- DATA SUPPLIED -

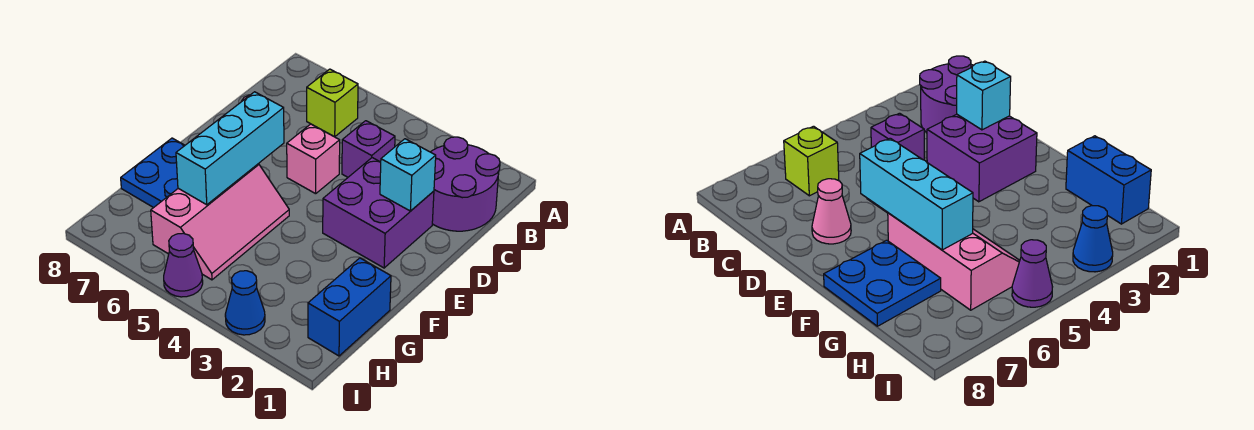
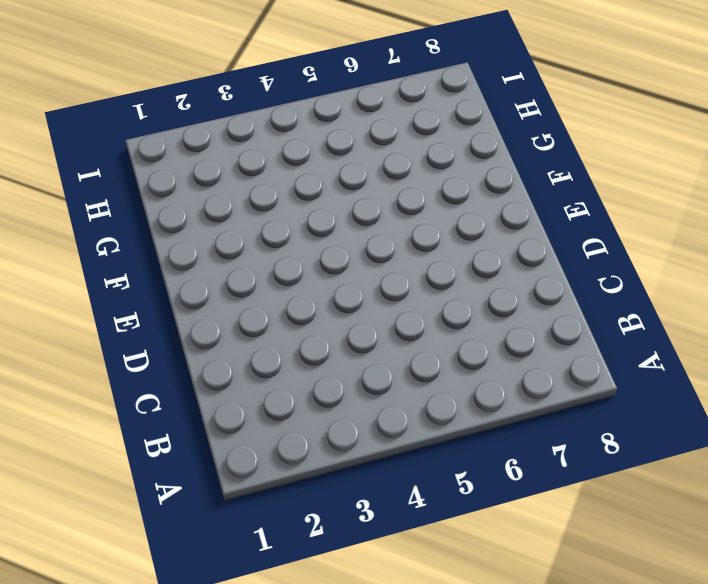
none -> purple round brick B1:C2 level 1
none -> lime brick B6 level 1
none -> purple brick C4 level 1

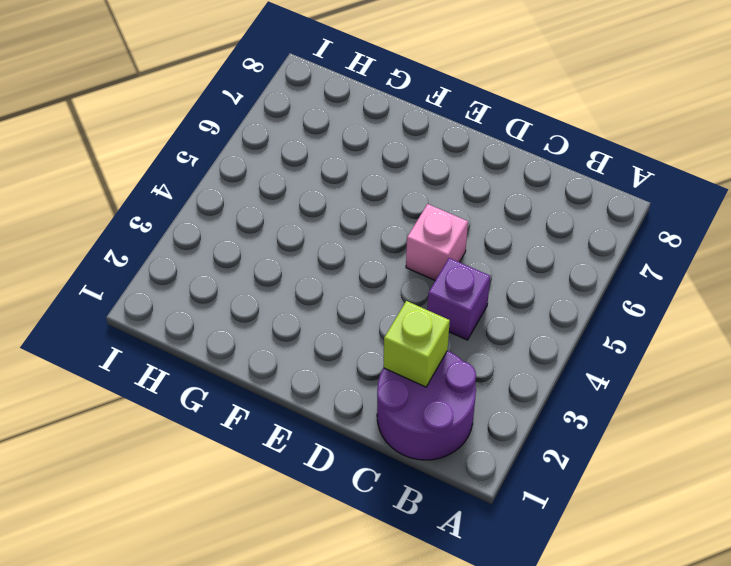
lime brick C2 level 2 -> lime brick B6 level 1
none -> purple brick D2:E3 level 1
none -> pink cone D7 level 1
none -> pink slope F5:H6 level 1 top 6

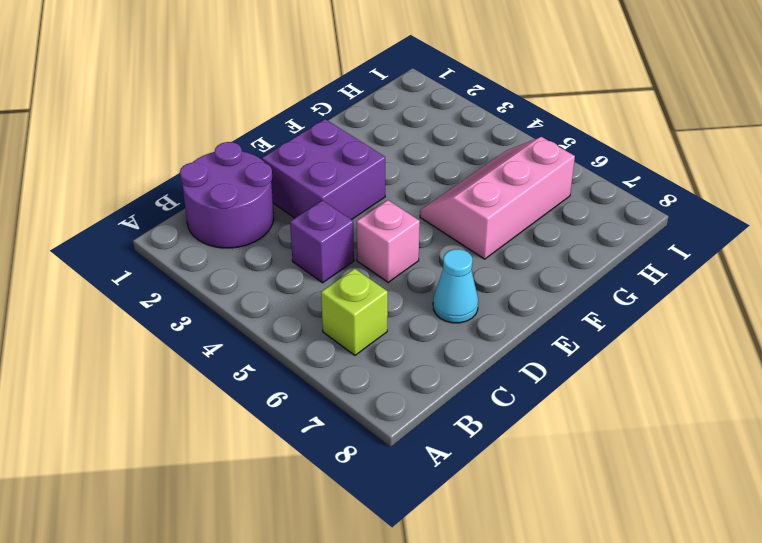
cyan cone D7 level 1 -> pink cone D7 level 1
none -> blue plate F7:G8 level 1
none -> blue brick G1:H1 level 1
none -> blue cone I3 level 1

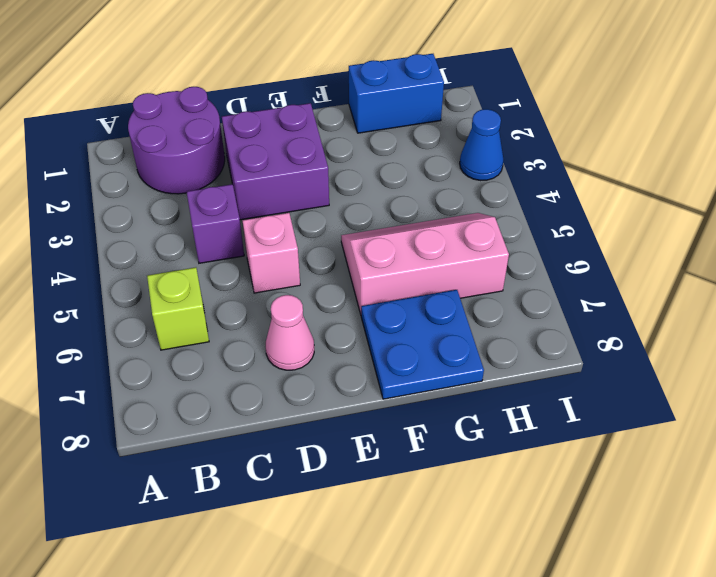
none -> purple cone I5 level 1
none -> cyan brick D2 level 2
none -> cyan brick E6:G6 level 2

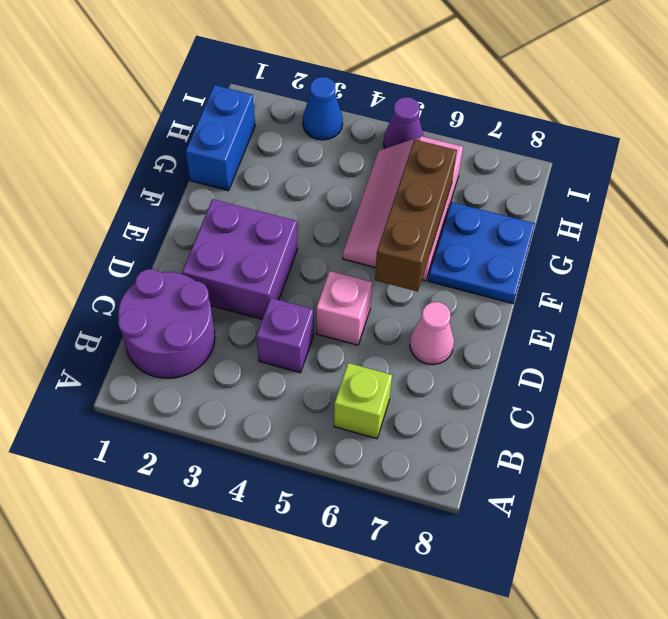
brown brick E6:G6 level 2 -> cyan brick E6:G6 level 2
none -> cyan brick D2 level 2

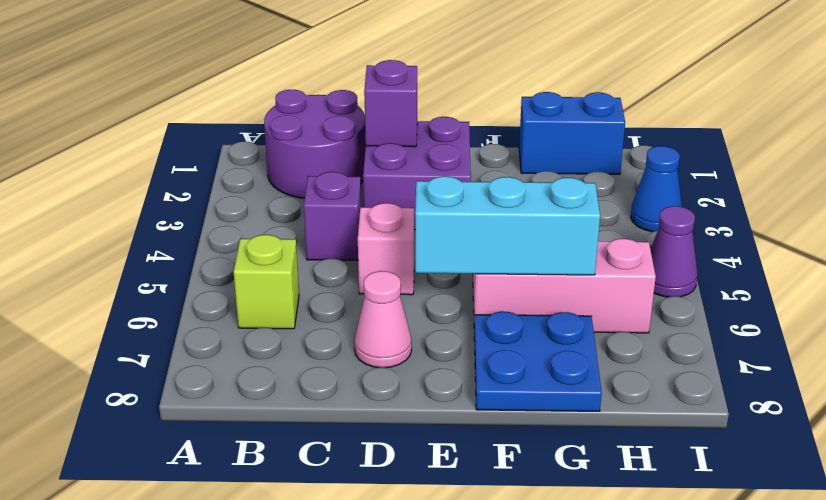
purple brick D2 level 2 -> cyan brick D2 level 2

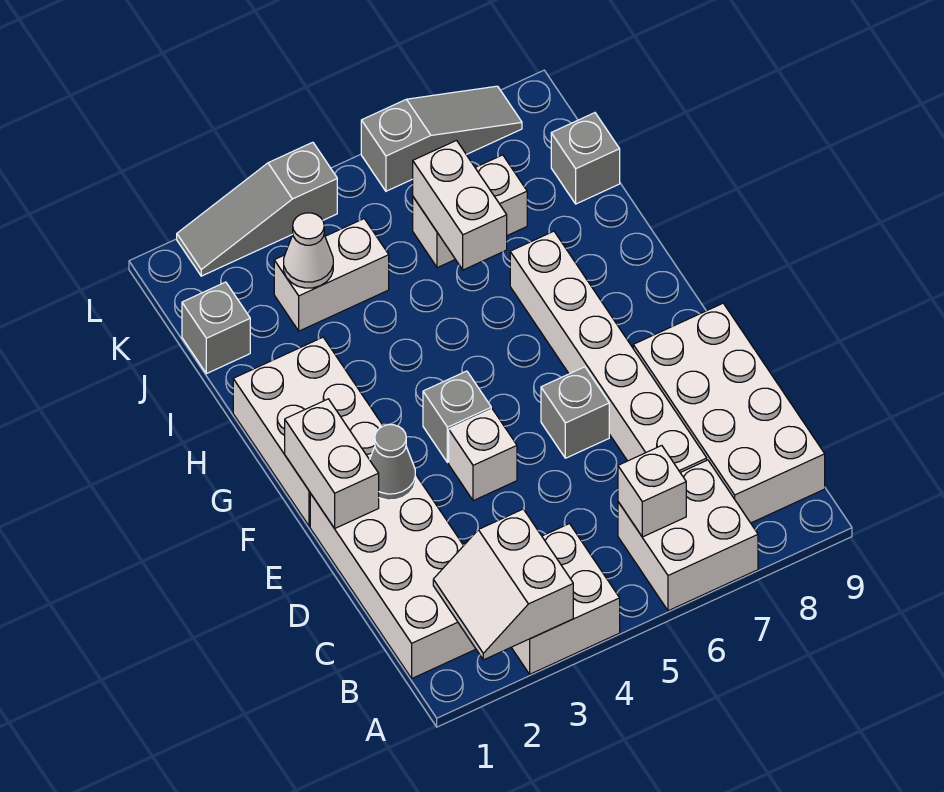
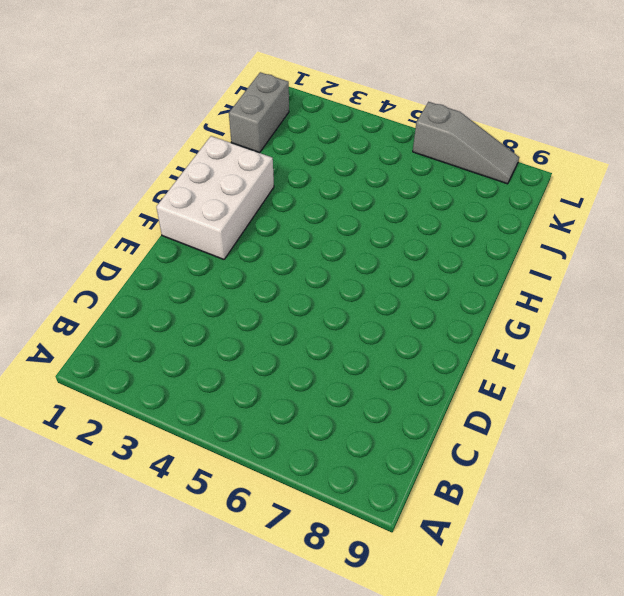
grey brick J1:K1 level 1 -> grey brick J1 level 1
none -> white brick A3:B4 level 1
none -> white brick A6:B7 level 1
none -> white brick B1:E2 level 1

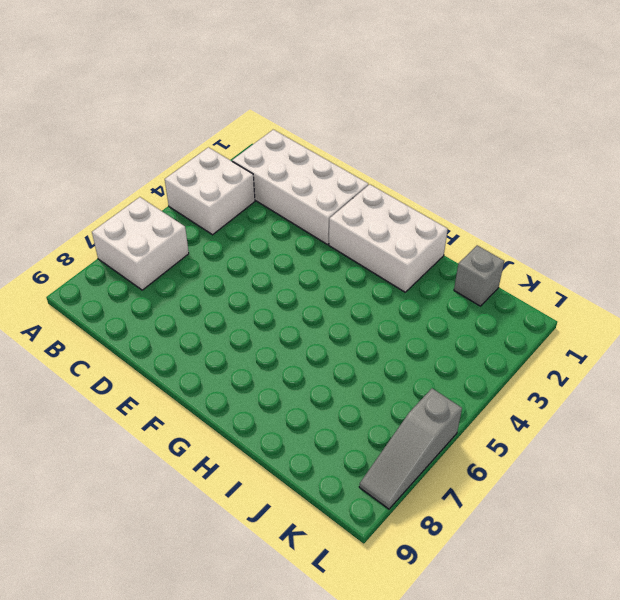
none -> white brick B8:E9 level 1
none -> white brick C7:H7 level 1
none -> white brick E4 level 1

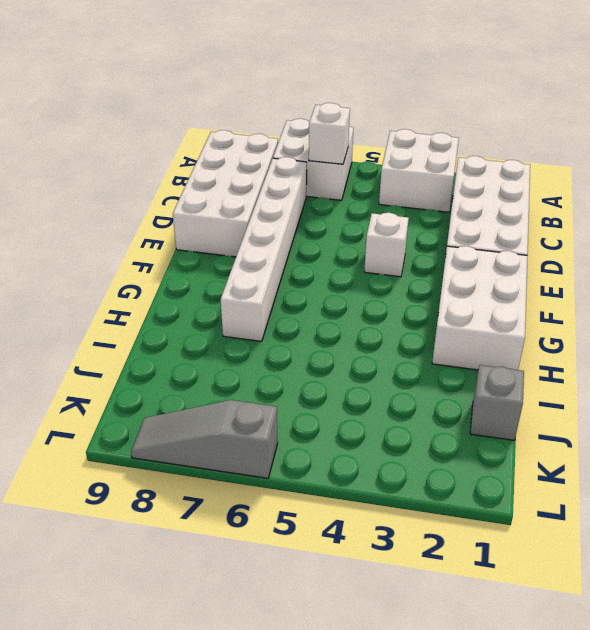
none -> grey brick E6 level 1
none -> grey brick F4 level 1
none -> white brick J3:J4 level 1

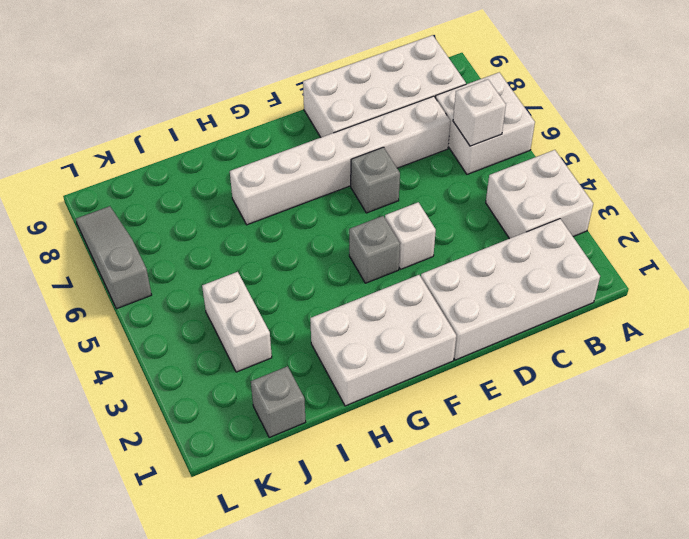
none -> white brick J6:J7 level 1
none -> grey brick J9 level 1
none -> grey slope L2:L4 level 1 top 4

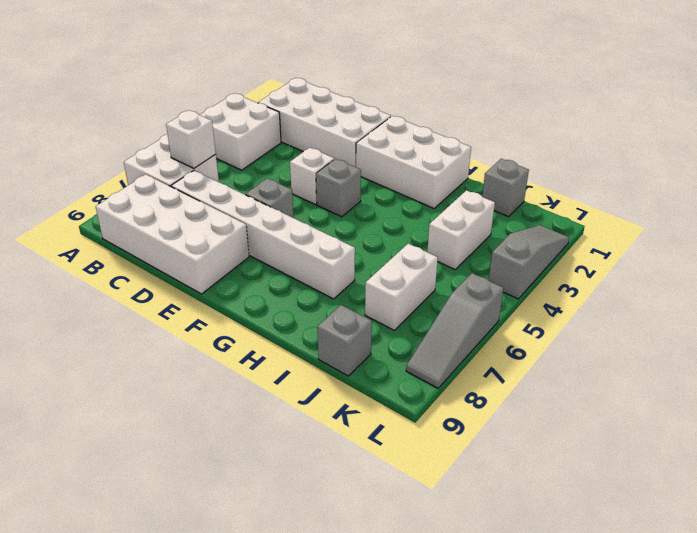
none -> white slope A2:B3 level 2 top 3
none -> white brick E1:F1 level 2
none -> grey cone E2 level 2

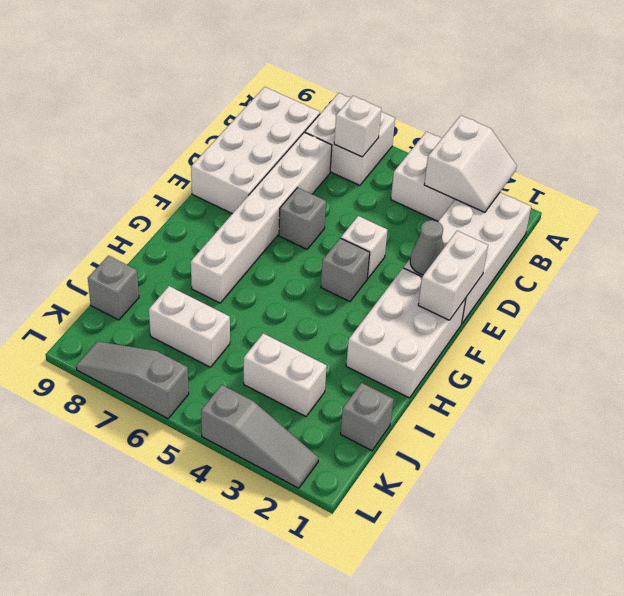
none -> white brick I6:J6 level 2
none -> white cone J3 level 2

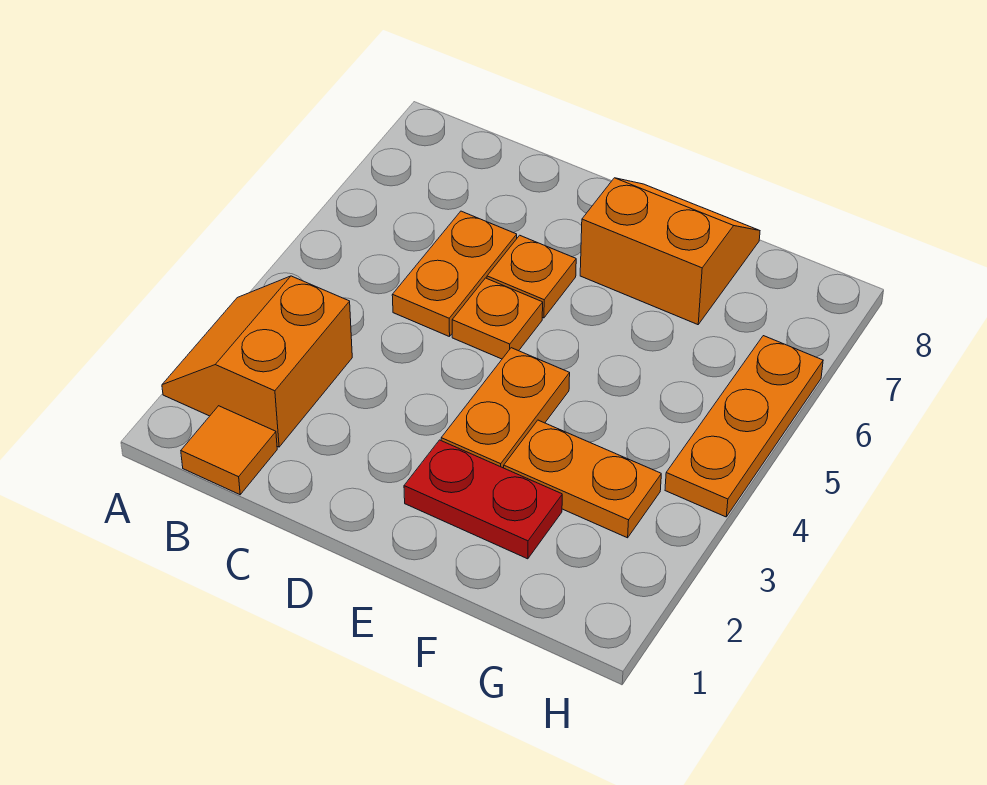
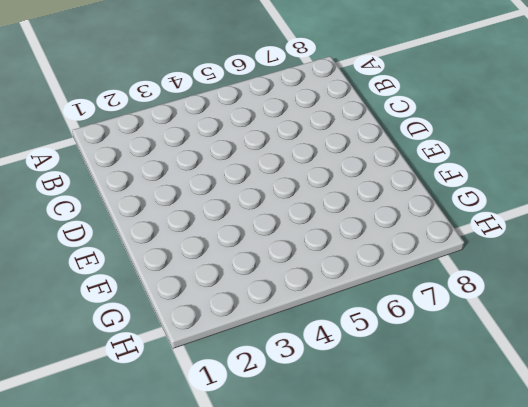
none -> orange slope A2:B3 level 1 top B
none -> orange tile B1 level 1

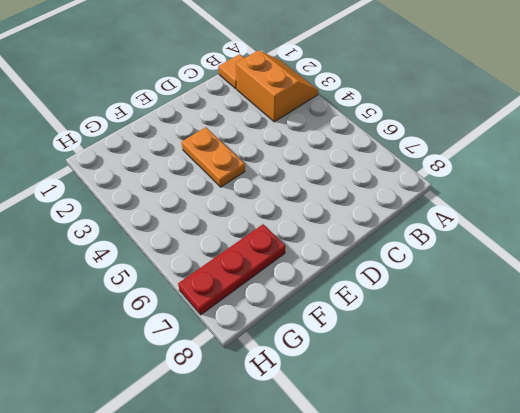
red plate F7:H7 level 1 -> orange slope E7:F8 level 1 top 7
none -> orange plate C5:C6 level 1
none -> orange plate D5 level 1

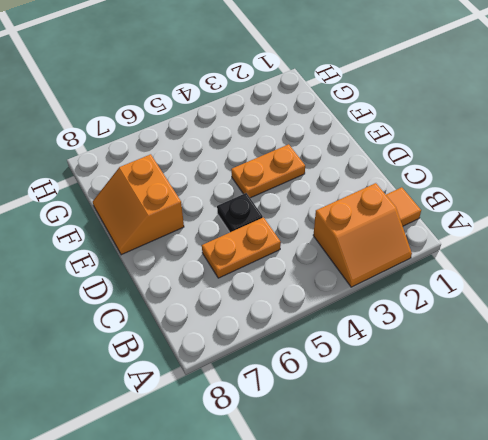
black plate D5 level 1 -> orange plate D5 level 1
none -> orange plate D6 level 1
none -> red plate E2:F2 level 1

- PROBLEM TO WORK ON -
Please go line by line through the records above, copying each one that holds the string "lime".

- WRITTEN SOLUTION -
none -> lime brick B6 level 1
lime brick C2 level 2 -> lime brick B6 level 1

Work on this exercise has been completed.